**What the task asks:**
What you give back must match the records below exactly, apart from the pictures, which are omitted.

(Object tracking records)
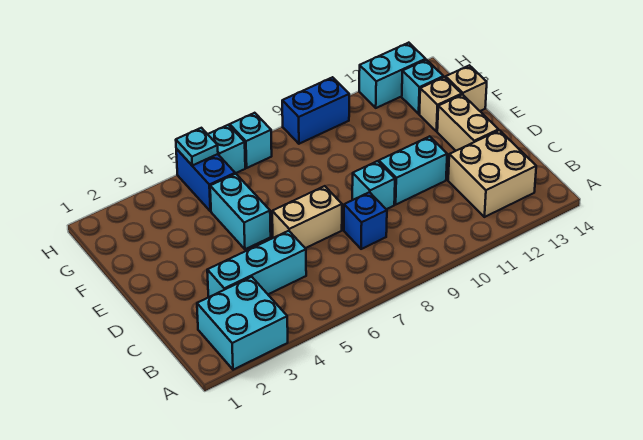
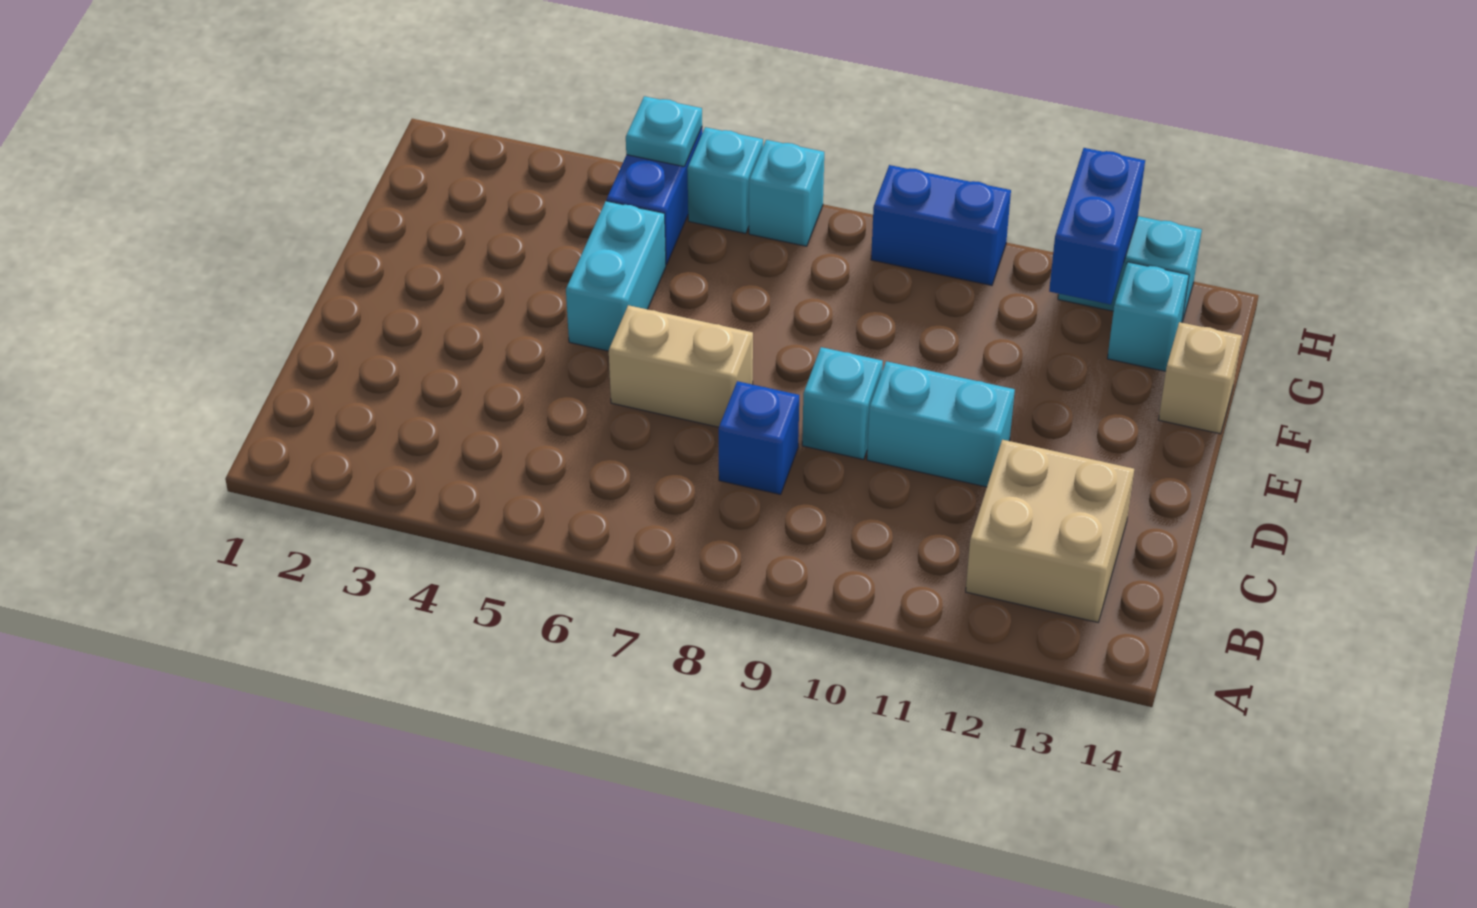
cyan brick A2:B3 level 1 -> none
cyan brick C3:C5 level 1 -> none
tan brick D13:E13 level 1 -> none
tan brick F13 level 1 -> none
none -> blue brick G12:H12 level 2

**Written response:**
cyan brick A2:B3 level 1 -> none
cyan brick C3:C5 level 1 -> none
tan brick D13:E13 level 1 -> none
tan brick F13 level 1 -> none
none -> blue brick G12:H12 level 2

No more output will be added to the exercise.